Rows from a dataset
++++++++++

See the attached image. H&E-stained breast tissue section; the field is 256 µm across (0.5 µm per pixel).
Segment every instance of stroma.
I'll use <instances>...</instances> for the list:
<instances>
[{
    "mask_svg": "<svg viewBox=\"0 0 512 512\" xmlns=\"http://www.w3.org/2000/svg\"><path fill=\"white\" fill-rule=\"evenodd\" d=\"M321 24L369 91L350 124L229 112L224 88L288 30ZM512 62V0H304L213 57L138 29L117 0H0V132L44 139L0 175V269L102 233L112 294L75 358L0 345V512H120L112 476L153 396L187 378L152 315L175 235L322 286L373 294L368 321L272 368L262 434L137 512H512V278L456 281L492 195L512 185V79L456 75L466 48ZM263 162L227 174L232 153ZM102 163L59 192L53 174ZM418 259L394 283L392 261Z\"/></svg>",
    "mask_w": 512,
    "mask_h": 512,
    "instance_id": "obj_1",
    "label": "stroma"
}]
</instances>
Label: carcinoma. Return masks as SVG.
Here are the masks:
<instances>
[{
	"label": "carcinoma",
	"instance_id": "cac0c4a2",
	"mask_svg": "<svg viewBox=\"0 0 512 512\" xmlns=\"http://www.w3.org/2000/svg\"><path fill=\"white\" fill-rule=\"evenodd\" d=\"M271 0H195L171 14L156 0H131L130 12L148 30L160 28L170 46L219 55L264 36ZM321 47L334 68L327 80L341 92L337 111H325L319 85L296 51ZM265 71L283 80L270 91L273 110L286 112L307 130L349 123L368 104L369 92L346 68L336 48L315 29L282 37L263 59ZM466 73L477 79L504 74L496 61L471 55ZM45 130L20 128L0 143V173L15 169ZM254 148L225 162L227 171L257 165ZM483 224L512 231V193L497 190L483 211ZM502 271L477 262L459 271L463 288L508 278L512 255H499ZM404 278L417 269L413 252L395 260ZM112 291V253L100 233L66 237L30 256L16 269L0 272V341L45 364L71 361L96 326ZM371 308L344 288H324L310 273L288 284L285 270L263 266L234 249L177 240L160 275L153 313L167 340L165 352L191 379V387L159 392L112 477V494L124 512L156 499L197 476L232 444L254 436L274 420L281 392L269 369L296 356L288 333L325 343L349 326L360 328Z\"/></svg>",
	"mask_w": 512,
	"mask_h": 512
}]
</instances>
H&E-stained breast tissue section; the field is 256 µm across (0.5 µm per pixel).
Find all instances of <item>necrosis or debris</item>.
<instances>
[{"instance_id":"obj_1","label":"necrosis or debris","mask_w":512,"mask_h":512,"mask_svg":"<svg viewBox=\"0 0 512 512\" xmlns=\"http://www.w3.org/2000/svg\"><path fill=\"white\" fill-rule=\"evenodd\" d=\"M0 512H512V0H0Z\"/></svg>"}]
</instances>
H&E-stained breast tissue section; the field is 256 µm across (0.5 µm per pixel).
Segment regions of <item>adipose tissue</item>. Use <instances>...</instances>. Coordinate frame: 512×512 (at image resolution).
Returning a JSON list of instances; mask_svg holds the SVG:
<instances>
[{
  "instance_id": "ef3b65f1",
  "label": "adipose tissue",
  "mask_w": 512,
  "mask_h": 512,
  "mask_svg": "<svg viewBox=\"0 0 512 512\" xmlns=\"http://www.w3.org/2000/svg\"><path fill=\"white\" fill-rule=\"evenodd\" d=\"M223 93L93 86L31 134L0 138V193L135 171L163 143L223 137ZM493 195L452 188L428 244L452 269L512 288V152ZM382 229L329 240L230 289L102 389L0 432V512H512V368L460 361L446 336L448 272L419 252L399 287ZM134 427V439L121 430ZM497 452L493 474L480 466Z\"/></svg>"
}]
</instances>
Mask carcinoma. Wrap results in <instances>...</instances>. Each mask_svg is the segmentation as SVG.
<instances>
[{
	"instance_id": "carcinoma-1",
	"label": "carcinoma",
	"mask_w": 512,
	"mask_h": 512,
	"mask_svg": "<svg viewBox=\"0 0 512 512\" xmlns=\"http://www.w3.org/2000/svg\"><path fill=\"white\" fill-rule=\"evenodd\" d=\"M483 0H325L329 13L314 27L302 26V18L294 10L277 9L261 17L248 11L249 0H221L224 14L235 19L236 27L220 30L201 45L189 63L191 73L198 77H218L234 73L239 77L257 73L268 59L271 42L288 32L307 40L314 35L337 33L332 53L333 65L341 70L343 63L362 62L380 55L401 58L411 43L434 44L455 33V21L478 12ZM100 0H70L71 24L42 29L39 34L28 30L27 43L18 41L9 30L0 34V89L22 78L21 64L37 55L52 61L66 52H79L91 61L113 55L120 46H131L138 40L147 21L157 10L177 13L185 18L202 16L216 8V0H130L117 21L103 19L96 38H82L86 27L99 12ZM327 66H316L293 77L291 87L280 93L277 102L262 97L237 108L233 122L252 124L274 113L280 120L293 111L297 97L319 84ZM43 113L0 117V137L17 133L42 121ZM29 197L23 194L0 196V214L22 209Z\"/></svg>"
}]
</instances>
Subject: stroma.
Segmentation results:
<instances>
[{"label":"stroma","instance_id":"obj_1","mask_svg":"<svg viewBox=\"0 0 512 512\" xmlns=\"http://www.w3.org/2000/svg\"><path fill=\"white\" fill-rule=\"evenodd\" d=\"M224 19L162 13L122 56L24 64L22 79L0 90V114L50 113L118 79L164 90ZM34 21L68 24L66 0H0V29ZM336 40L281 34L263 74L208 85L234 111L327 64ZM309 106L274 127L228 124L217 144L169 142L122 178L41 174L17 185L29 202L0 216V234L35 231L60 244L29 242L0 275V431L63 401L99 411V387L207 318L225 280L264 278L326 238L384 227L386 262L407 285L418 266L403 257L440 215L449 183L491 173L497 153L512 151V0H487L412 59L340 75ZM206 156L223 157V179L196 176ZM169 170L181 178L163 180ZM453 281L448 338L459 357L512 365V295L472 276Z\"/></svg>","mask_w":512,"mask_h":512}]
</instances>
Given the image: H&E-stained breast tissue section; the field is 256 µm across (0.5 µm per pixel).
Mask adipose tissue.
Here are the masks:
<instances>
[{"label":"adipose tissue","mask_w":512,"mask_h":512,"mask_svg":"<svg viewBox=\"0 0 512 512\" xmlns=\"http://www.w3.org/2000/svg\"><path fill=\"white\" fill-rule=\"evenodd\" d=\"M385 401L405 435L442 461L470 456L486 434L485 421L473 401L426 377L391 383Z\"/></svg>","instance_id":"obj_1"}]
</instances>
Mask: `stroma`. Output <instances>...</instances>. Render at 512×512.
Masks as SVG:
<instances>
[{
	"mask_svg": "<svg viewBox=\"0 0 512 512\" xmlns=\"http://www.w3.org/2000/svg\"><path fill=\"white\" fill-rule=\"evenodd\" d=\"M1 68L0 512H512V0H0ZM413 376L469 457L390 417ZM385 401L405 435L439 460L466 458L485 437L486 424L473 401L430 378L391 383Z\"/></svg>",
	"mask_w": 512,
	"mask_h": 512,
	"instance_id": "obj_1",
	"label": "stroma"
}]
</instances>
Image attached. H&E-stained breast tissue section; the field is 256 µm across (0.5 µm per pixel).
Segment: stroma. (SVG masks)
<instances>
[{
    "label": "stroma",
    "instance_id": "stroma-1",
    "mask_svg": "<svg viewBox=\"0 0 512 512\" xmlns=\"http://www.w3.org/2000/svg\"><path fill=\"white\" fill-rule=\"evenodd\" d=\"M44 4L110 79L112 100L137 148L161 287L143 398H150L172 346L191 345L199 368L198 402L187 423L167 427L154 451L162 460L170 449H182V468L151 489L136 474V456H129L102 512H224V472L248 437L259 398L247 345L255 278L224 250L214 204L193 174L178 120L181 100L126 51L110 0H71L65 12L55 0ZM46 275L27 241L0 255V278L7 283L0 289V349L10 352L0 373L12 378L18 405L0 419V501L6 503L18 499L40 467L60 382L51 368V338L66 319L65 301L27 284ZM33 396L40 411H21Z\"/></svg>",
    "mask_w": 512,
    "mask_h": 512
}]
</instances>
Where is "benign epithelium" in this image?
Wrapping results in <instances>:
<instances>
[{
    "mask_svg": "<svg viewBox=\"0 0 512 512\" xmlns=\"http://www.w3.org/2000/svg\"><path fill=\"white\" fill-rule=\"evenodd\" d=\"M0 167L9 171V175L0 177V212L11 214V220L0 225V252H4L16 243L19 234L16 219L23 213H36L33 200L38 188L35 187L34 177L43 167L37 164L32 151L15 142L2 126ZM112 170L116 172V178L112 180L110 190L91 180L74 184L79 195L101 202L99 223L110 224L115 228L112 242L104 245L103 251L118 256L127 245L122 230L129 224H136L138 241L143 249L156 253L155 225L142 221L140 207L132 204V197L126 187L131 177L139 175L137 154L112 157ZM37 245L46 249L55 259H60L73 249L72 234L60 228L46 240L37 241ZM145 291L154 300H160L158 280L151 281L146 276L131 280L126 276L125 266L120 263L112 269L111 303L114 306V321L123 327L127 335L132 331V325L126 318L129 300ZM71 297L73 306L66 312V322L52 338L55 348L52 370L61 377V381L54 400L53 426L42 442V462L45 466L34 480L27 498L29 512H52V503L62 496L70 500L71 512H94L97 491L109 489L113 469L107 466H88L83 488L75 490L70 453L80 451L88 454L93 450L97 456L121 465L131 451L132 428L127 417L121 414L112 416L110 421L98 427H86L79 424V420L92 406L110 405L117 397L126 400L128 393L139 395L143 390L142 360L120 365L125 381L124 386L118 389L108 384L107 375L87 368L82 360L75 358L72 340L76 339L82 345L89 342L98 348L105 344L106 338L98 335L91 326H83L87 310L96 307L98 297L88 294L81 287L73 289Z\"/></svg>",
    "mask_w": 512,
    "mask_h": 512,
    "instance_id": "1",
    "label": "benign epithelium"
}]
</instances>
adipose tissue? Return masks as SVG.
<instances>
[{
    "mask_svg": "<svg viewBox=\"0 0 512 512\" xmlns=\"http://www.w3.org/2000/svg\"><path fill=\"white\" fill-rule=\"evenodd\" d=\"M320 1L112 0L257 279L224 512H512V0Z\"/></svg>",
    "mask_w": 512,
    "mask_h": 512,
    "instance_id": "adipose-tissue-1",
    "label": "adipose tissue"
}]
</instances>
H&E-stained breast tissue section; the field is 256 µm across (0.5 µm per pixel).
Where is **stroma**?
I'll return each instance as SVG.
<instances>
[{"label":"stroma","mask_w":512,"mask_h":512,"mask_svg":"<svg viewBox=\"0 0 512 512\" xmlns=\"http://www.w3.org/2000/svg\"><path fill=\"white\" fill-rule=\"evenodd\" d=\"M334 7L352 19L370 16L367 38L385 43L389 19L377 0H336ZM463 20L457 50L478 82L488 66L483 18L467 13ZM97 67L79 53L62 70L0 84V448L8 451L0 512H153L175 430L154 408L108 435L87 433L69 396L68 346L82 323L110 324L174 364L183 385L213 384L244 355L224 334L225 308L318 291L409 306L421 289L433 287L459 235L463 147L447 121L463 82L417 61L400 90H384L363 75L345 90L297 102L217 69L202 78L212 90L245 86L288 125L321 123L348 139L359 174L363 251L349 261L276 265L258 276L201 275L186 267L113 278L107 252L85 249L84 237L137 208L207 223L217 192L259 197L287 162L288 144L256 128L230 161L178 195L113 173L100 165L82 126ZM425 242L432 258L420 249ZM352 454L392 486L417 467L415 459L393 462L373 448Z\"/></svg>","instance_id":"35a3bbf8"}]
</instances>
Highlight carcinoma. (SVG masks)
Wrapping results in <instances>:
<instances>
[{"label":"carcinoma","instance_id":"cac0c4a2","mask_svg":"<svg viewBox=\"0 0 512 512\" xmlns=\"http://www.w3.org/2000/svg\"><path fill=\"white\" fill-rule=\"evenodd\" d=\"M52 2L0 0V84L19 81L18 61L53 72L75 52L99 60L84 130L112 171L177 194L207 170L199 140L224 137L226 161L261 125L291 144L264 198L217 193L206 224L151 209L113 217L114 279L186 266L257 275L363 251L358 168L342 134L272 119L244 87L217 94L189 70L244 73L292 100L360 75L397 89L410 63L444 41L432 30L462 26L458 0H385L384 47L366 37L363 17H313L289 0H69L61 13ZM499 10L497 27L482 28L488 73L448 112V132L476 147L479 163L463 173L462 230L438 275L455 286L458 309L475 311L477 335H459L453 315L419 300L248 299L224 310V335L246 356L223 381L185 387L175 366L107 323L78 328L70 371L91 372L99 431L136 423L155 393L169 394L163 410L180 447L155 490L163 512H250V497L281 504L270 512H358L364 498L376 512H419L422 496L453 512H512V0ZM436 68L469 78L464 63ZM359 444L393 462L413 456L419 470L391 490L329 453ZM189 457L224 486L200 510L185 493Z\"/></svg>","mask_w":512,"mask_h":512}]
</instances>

++++++++++

What is the number of lines in the data holding the word "attached"? Reply with that number only.

OUTPUT OF THE EXERCISE » 2